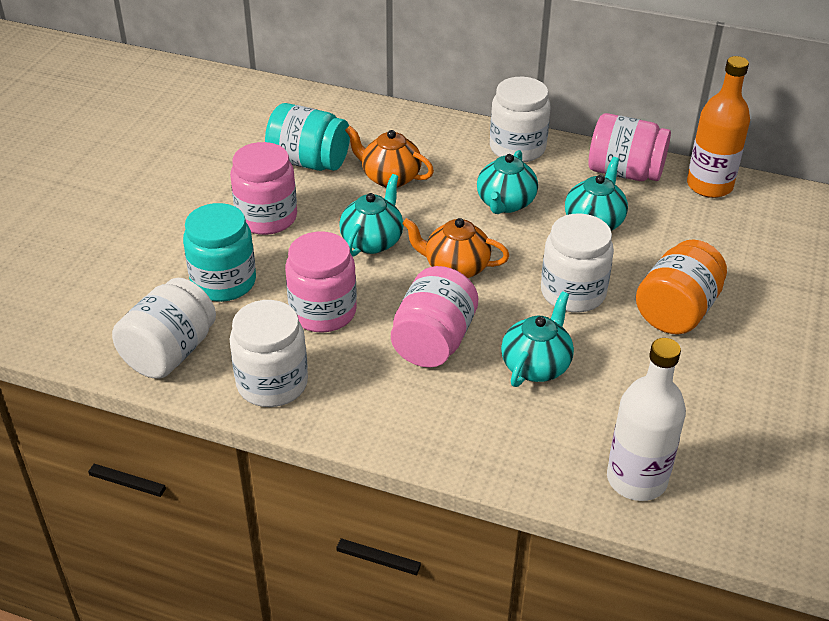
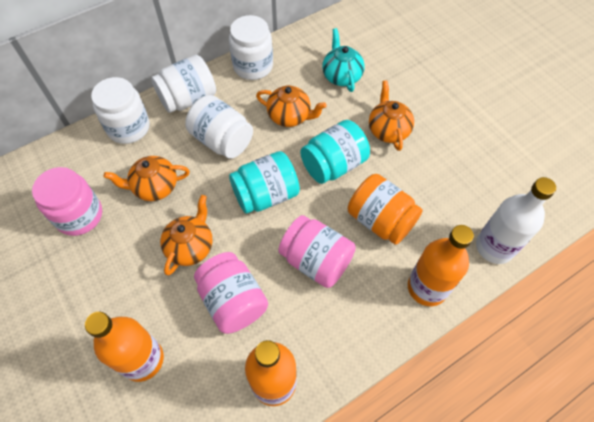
orange bottle: 1 -> 3
orange teapot: 2 -> 4
pink jar: 4 -> 3
turquoise teapot: 4 -> 1

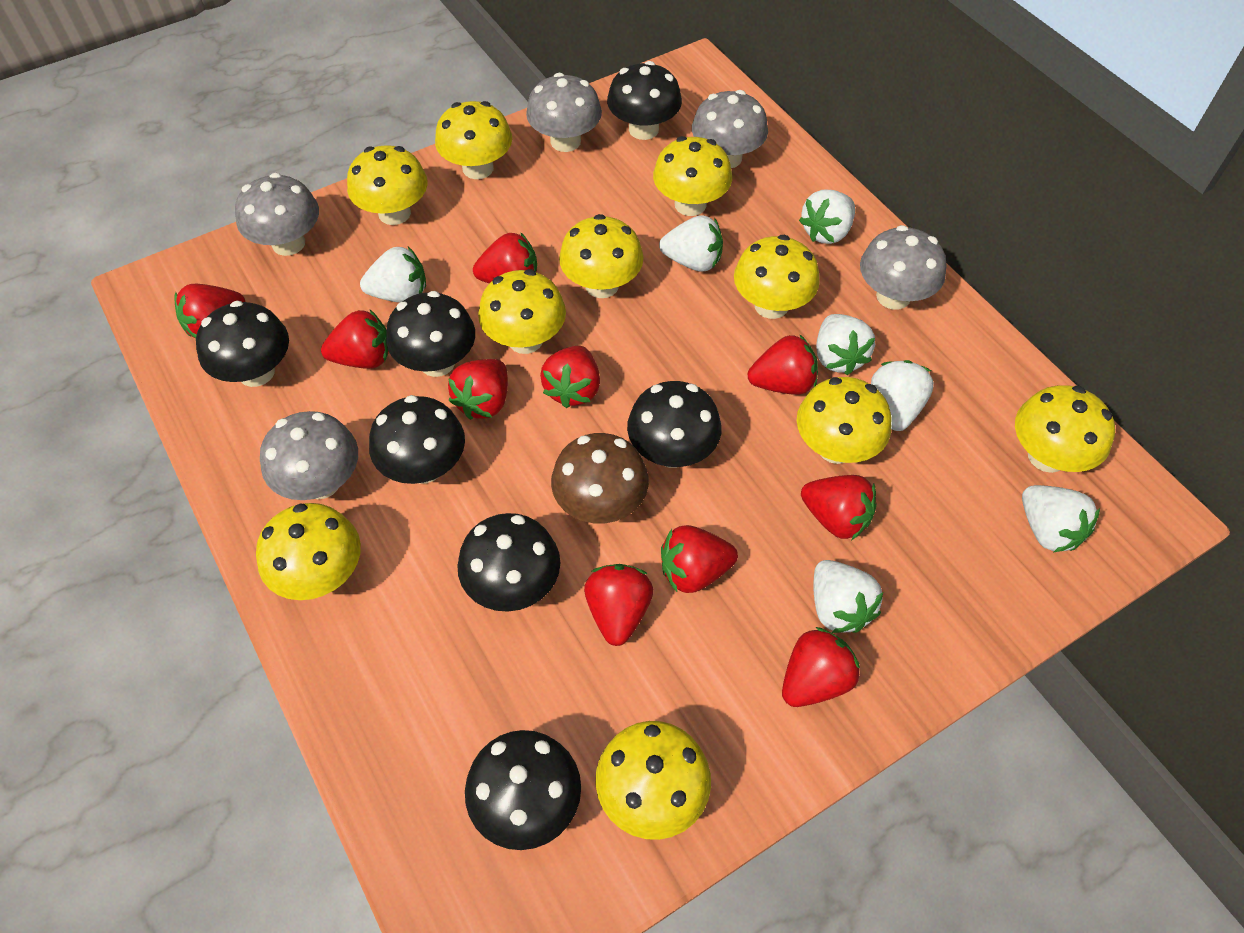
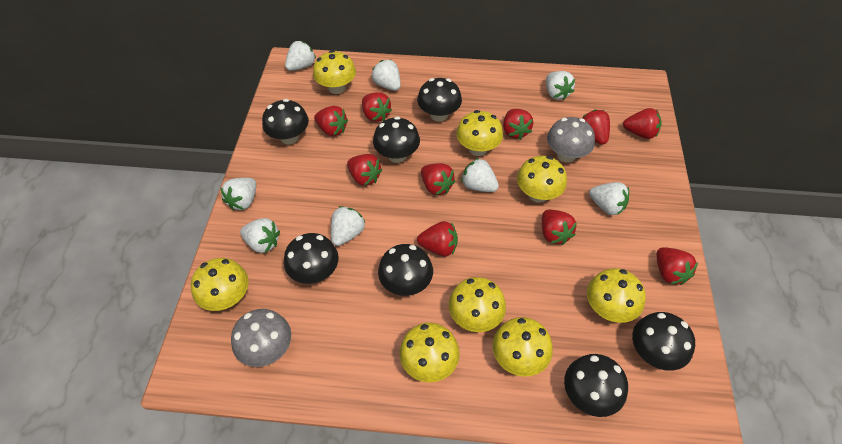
brown mushroom: 1 -> 0
grey mushroom: 5 -> 2
white strawberry: 7 -> 8
yellow mushroom: 10 -> 8

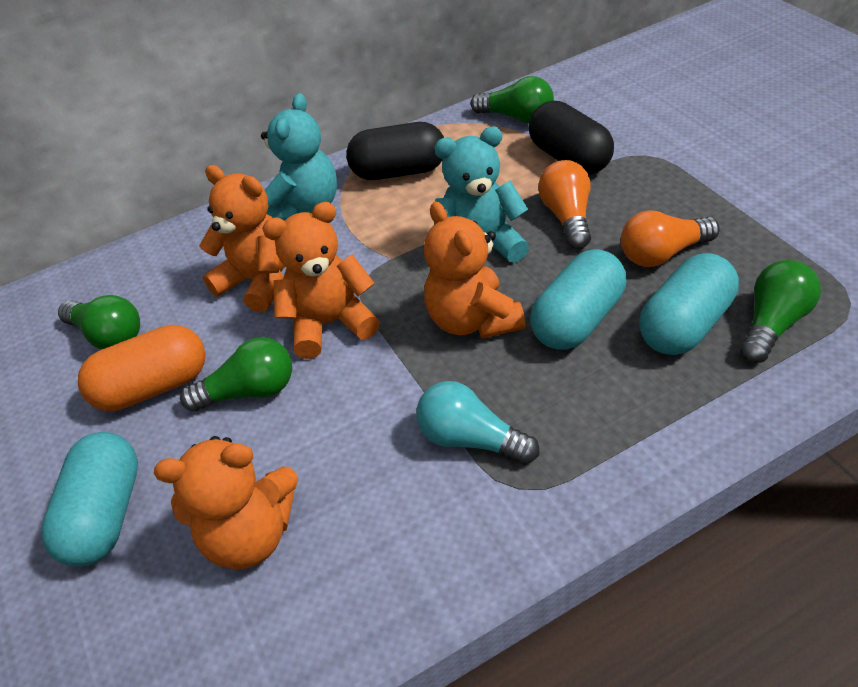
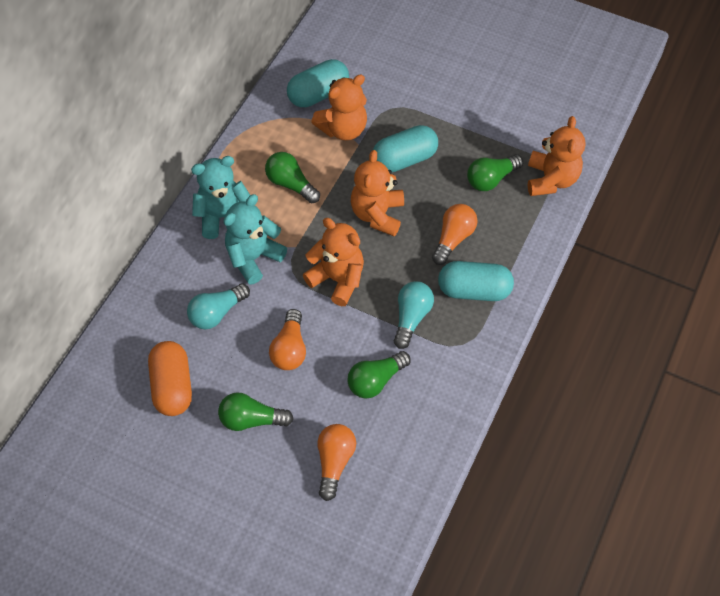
black capsule: 2 -> 0
orange light bulb: 2 -> 3
turquoise light bulb: 1 -> 2

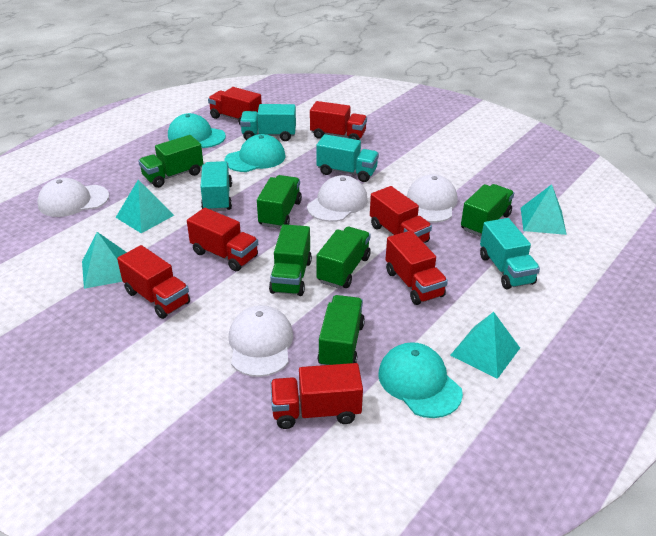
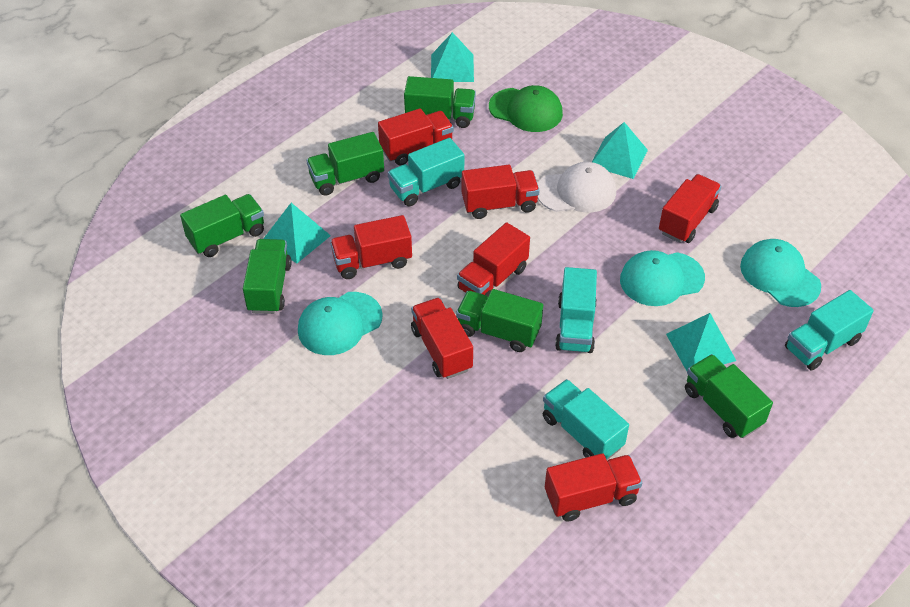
green cap: 0 -> 1
white cap: 4 -> 1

——————————

WHAT IS BEING ASKED ▸
Without the pictures, restate all of the entries word for word.

TASK SOLUTION ▸
orange bottle: 1 -> 3
orange teapot: 2 -> 4
pink jar: 4 -> 3
turquoise teapot: 4 -> 1

brown mushroom: 1 -> 0
grey mushroom: 5 -> 2
white strawberry: 7 -> 8
yellow mushroom: 10 -> 8

black capsule: 2 -> 0
orange light bulb: 2 -> 3
turquoise light bulb: 1 -> 2

green cap: 0 -> 1
white cap: 4 -> 1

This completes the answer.